- [What you need to do]: The data shown below should all be retyped exactly.

Material for this exercise section start

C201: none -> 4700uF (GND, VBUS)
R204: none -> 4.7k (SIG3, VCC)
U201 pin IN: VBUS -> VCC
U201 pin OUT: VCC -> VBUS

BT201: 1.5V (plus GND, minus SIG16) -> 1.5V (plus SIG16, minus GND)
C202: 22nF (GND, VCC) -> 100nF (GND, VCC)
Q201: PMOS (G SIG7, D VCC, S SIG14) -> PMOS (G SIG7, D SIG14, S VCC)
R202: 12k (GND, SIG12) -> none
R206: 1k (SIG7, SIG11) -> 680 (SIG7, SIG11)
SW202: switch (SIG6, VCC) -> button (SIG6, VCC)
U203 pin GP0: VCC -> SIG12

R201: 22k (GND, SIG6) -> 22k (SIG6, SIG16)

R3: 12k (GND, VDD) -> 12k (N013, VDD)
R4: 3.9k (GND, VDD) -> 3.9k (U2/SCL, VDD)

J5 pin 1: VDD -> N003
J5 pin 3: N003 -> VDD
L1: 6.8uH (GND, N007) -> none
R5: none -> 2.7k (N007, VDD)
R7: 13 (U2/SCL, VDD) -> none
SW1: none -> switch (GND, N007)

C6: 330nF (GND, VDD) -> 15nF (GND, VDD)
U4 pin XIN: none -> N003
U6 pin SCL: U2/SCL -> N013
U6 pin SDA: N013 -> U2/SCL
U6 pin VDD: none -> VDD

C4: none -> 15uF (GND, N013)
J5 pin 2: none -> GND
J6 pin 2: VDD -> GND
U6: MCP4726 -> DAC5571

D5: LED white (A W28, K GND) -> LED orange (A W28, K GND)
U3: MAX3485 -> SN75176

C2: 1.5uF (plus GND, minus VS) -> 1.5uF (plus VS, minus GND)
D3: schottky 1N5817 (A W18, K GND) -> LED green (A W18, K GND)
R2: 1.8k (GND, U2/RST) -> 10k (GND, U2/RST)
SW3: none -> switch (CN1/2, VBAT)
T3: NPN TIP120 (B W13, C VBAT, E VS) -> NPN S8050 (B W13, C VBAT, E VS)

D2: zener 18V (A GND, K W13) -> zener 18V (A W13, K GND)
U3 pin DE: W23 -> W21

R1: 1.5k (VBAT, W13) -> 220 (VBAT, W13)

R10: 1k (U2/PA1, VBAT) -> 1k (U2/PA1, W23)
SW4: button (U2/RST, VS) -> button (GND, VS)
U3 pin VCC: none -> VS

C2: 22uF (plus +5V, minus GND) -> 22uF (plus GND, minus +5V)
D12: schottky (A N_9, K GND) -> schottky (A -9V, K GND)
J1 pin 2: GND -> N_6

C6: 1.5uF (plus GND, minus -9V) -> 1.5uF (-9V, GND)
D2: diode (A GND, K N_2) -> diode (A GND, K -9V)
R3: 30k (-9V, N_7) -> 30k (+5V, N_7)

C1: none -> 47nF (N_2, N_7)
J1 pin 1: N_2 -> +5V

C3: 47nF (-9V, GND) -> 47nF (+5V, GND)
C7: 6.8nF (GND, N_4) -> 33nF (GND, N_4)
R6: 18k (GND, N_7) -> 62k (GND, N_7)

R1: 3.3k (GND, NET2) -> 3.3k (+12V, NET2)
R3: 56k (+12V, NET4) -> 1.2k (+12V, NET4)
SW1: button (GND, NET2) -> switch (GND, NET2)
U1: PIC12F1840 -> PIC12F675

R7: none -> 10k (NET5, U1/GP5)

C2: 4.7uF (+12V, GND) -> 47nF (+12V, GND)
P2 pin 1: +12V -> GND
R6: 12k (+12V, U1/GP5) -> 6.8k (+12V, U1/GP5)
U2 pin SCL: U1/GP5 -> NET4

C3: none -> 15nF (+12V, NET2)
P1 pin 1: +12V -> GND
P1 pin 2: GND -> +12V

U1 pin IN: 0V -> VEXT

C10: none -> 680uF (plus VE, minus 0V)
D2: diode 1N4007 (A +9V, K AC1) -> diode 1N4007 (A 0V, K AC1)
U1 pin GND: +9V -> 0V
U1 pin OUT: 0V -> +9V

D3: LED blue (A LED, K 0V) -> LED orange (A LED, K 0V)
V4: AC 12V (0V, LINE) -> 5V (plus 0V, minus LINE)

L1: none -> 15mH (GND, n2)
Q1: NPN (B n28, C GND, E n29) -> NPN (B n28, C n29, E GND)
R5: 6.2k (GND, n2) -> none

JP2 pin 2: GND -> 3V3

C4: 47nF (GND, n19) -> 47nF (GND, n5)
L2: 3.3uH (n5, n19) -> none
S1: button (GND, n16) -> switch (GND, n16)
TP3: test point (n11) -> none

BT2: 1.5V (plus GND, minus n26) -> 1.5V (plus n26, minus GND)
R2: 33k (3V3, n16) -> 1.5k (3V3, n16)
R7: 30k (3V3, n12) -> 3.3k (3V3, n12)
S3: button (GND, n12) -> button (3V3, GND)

Material for this exercise section end

- [Exercise solution]:
C201: none -> 4700uF (GND, VBUS)
R204: none -> 4.7k (SIG3, VCC)
U201 pin IN: VBUS -> VCC
U201 pin OUT: VCC -> VBUS

BT201: 1.5V (plus GND, minus SIG16) -> 1.5V (plus SIG16, minus GND)
C202: 22nF (GND, VCC) -> 100nF (GND, VCC)
Q201: PMOS (G SIG7, D VCC, S SIG14) -> PMOS (G SIG7, D SIG14, S VCC)
R202: 12k (GND, SIG12) -> none
R206: 1k (SIG7, SIG11) -> 680 (SIG7, SIG11)
SW202: switch (SIG6, VCC) -> button (SIG6, VCC)
U203 pin GP0: VCC -> SIG12

R201: 22k (GND, SIG6) -> 22k (SIG6, SIG16)

R3: 12k (GND, VDD) -> 12k (N013, VDD)
R4: 3.9k (GND, VDD) -> 3.9k (U2/SCL, VDD)

J5 pin 1: VDD -> N003
J5 pin 3: N003 -> VDD
L1: 6.8uH (GND, N007) -> none
R5: none -> 2.7k (N007, VDD)
R7: 13 (U2/SCL, VDD) -> none
SW1: none -> switch (GND, N007)

C6: 330nF (GND, VDD) -> 15nF (GND, VDD)
U4 pin XIN: none -> N003
U6 pin SCL: U2/SCL -> N013
U6 pin SDA: N013 -> U2/SCL
U6 pin VDD: none -> VDD

C4: none -> 15uF (GND, N013)
J5 pin 2: none -> GND
J6 pin 2: VDD -> GND
U6: MCP4726 -> DAC5571

D5: LED white (A W28, K GND) -> LED orange (A W28, K GND)
U3: MAX3485 -> SN75176

C2: 1.5uF (plus GND, minus VS) -> 1.5uF (plus VS, minus GND)
D3: schottky 1N5817 (A W18, K GND) -> LED green (A W18, K GND)
R2: 1.8k (GND, U2/RST) -> 10k (GND, U2/RST)
SW3: none -> switch (CN1/2, VBAT)
T3: NPN TIP120 (B W13, C VBAT, E VS) -> NPN S8050 (B W13, C VBAT, E VS)

D2: zener 18V (A GND, K W13) -> zener 18V (A W13, K GND)
U3 pin DE: W23 -> W21

R1: 1.5k (VBAT, W13) -> 220 (VBAT, W13)

R10: 1k (U2/PA1, VBAT) -> 1k (U2/PA1, W23)
SW4: button (U2/RST, VS) -> button (GND, VS)
U3 pin VCC: none -> VS

C2: 22uF (plus +5V, minus GND) -> 22uF (plus GND, minus +5V)
D12: schottky (A N_9, K GND) -> schottky (A -9V, K GND)
J1 pin 2: GND -> N_6

C6: 1.5uF (plus GND, minus -9V) -> 1.5uF (-9V, GND)
D2: diode (A GND, K N_2) -> diode (A GND, K -9V)
R3: 30k (-9V, N_7) -> 30k (+5V, N_7)

C1: none -> 47nF (N_2, N_7)
J1 pin 1: N_2 -> +5V

C3: 47nF (-9V, GND) -> 47nF (+5V, GND)
C7: 6.8nF (GND, N_4) -> 33nF (GND, N_4)
R6: 18k (GND, N_7) -> 62k (GND, N_7)

R1: 3.3k (GND, NET2) -> 3.3k (+12V, NET2)
R3: 56k (+12V, NET4) -> 1.2k (+12V, NET4)
SW1: button (GND, NET2) -> switch (GND, NET2)
U1: PIC12F1840 -> PIC12F675

R7: none -> 10k (NET5, U1/GP5)

C2: 4.7uF (+12V, GND) -> 47nF (+12V, GND)
P2 pin 1: +12V -> GND
R6: 12k (+12V, U1/GP5) -> 6.8k (+12V, U1/GP5)
U2 pin SCL: U1/GP5 -> NET4

C3: none -> 15nF (+12V, NET2)
P1 pin 1: +12V -> GND
P1 pin 2: GND -> +12V

U1 pin IN: 0V -> VEXT

C10: none -> 680uF (plus VE, minus 0V)
D2: diode 1N4007 (A +9V, K AC1) -> diode 1N4007 (A 0V, K AC1)
U1 pin GND: +9V -> 0V
U1 pin OUT: 0V -> +9V

D3: LED blue (A LED, K 0V) -> LED orange (A LED, K 0V)
V4: AC 12V (0V, LINE) -> 5V (plus 0V, minus LINE)

L1: none -> 15mH (GND, n2)
Q1: NPN (B n28, C GND, E n29) -> NPN (B n28, C n29, E GND)
R5: 6.2k (GND, n2) -> none

JP2 pin 2: GND -> 3V3

C4: 47nF (GND, n19) -> 47nF (GND, n5)
L2: 3.3uH (n5, n19) -> none
S1: button (GND, n16) -> switch (GND, n16)
TP3: test point (n11) -> none

BT2: 1.5V (plus GND, minus n26) -> 1.5V (plus n26, minus GND)
R2: 33k (3V3, n16) -> 1.5k (3V3, n16)
R7: 30k (3V3, n12) -> 3.3k (3V3, n12)
S3: button (GND, n12) -> button (3V3, GND)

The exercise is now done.